_ACTION ITEM_
Extract every line of the material that holds the string "none".

——

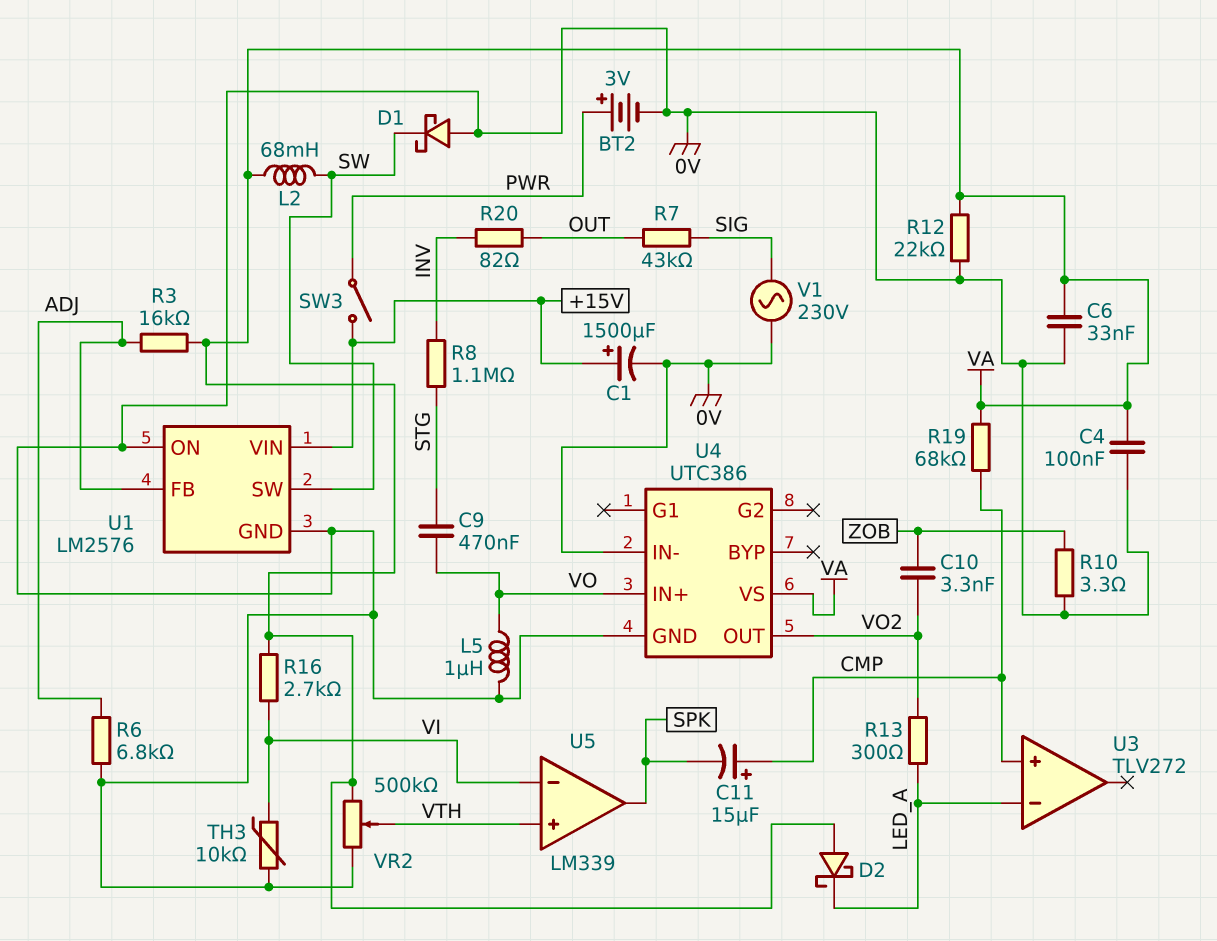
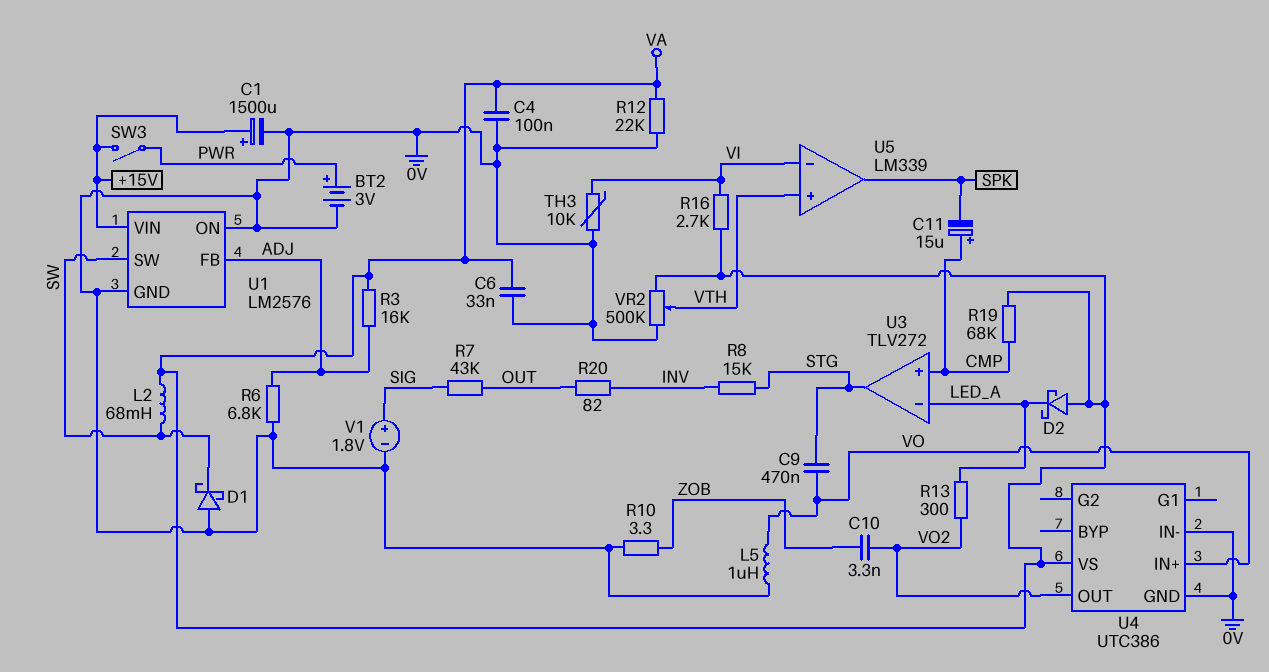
R8: 1.1M (INV, STG) -> 15k (INV, STG)
U3 pin out: none -> STG
V1: AC 230V (0V, SIG) -> 1.8V (plus SIG, minus 0V)

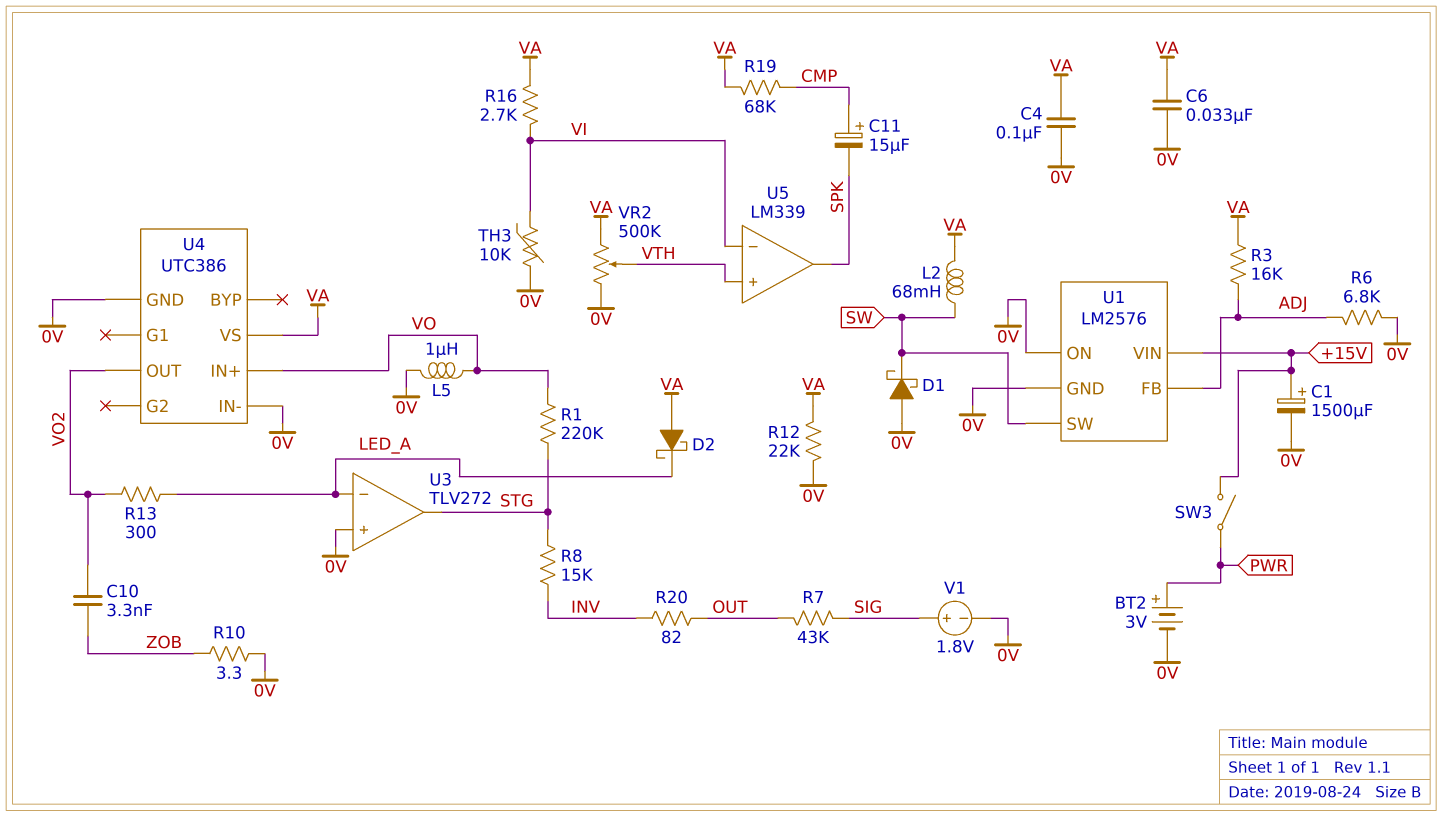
C9: 470nF (STG, VO) -> none
R1: none -> 220k (STG, VO)
U3 pin in+: CMP -> 0V

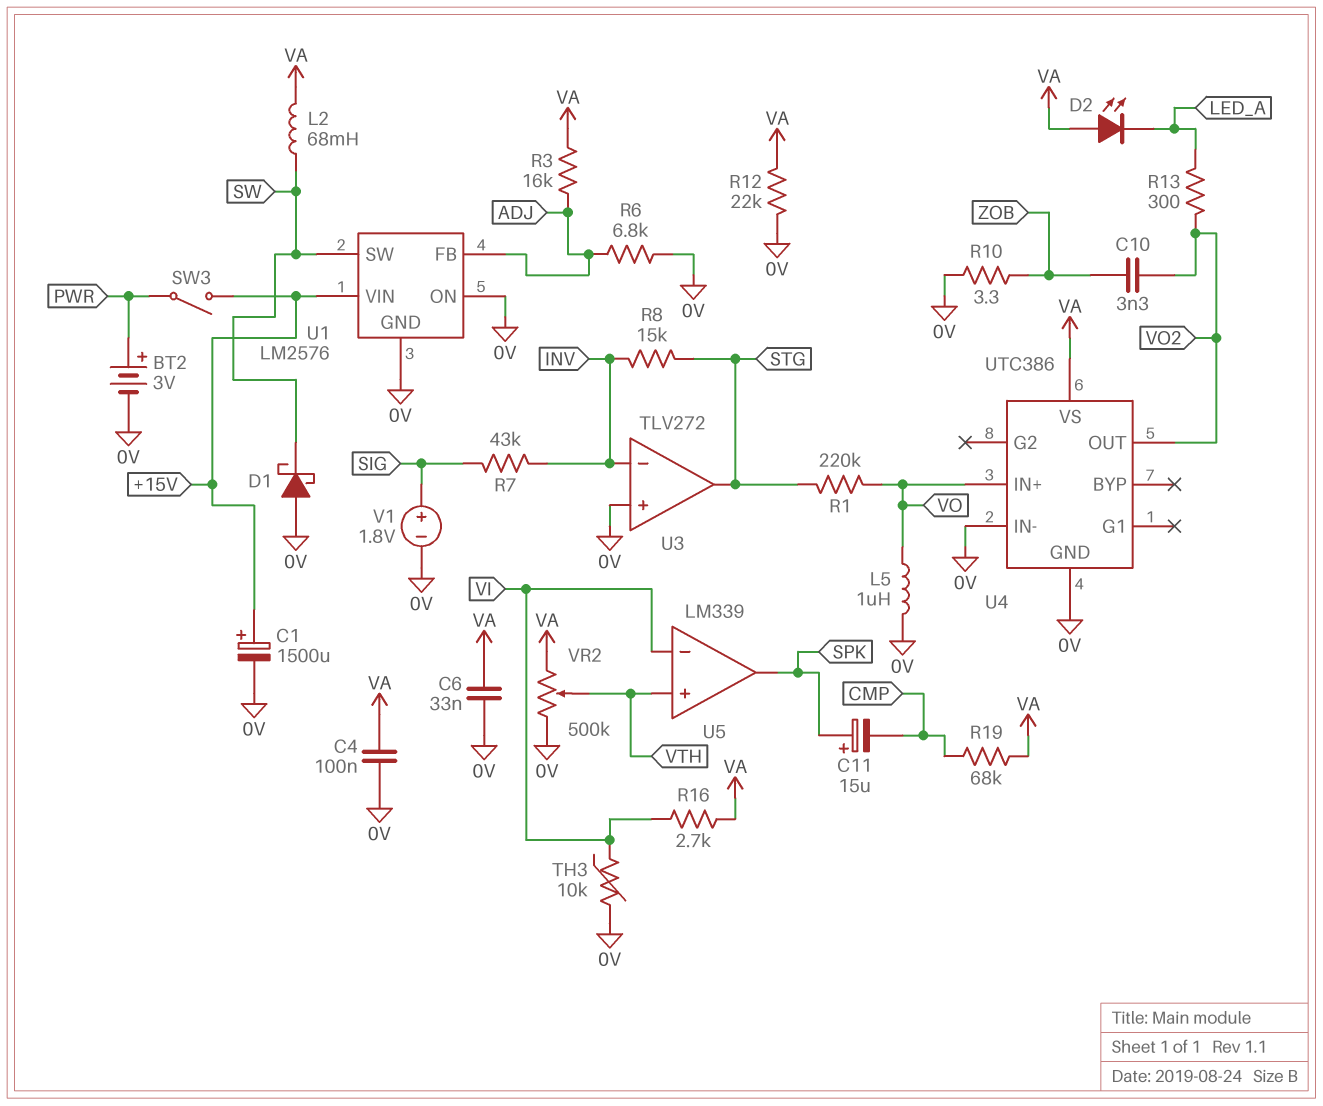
C11: 15uF (plus CMP, minus SPK) -> 15uF (plus SPK, minus CMP)
D2: schottky (A VA, K LED_A) -> LED (A VA, K LED_A)
R7: 43k (OUT, SIG) -> 43k (INV, SIG)
R20: 82 (INV, OUT) -> none
U3 pin in-: LED_A -> INV

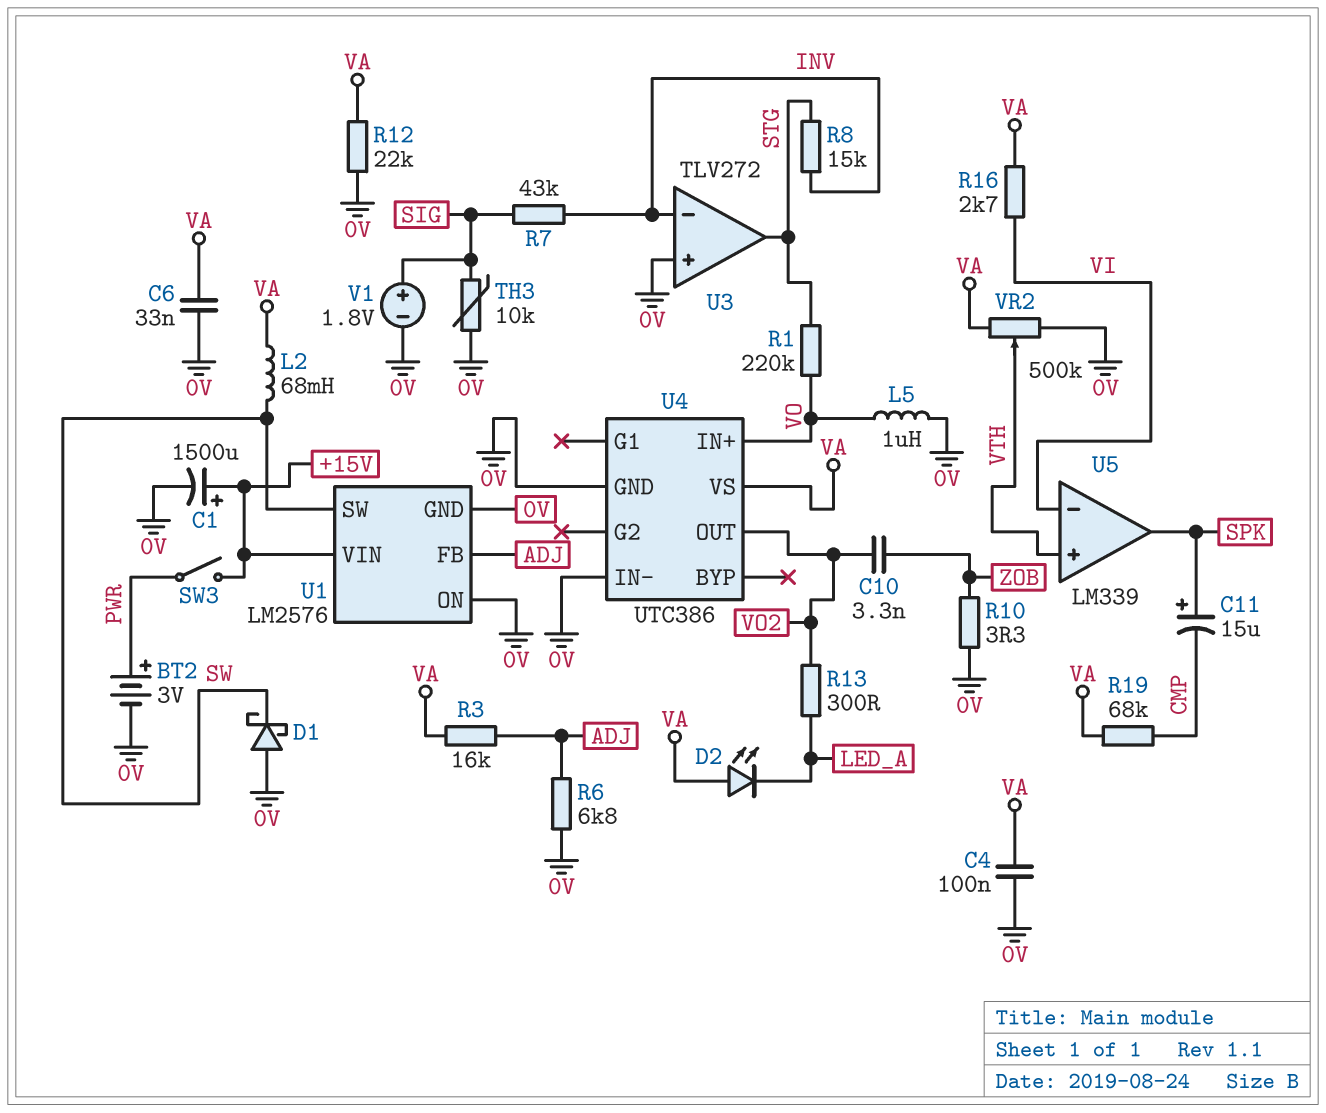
TH3: 10k (0V, VI) -> 10k (0V, SIG)

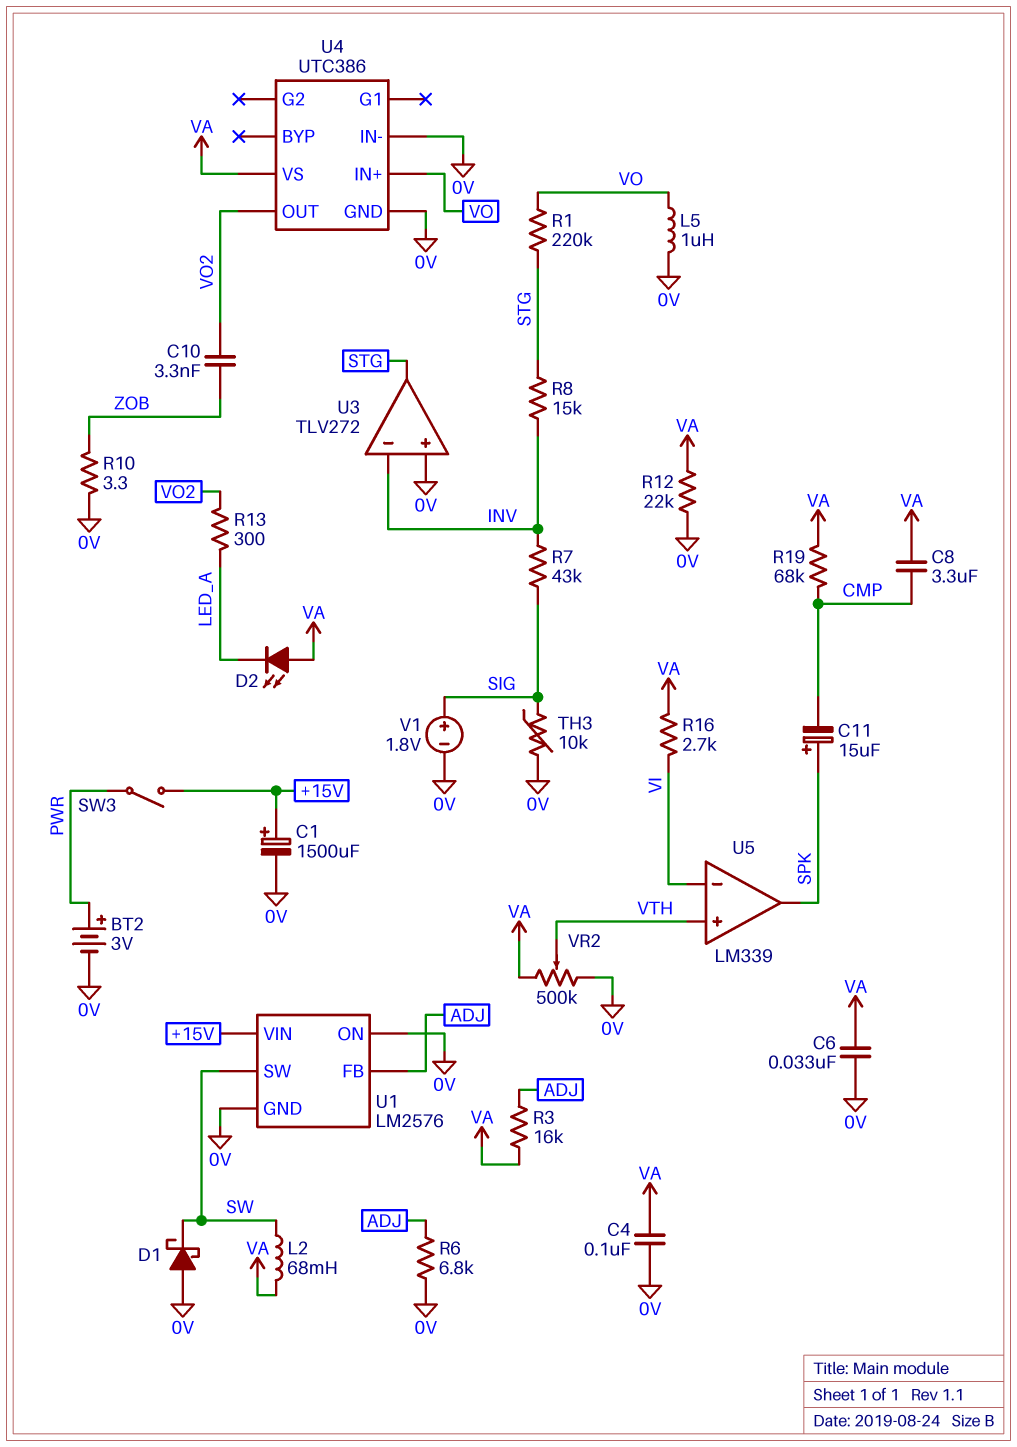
C8: none -> 3.3uF (CMP, VA)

——

_RESULT OF THE EXERCISE_
U3 pin out: none -> STG
C9: 470nF (STG, VO) -> none
R1: none -> 220k (STG, VO)
R20: 82 (INV, OUT) -> none
C8: none -> 3.3uF (CMP, VA)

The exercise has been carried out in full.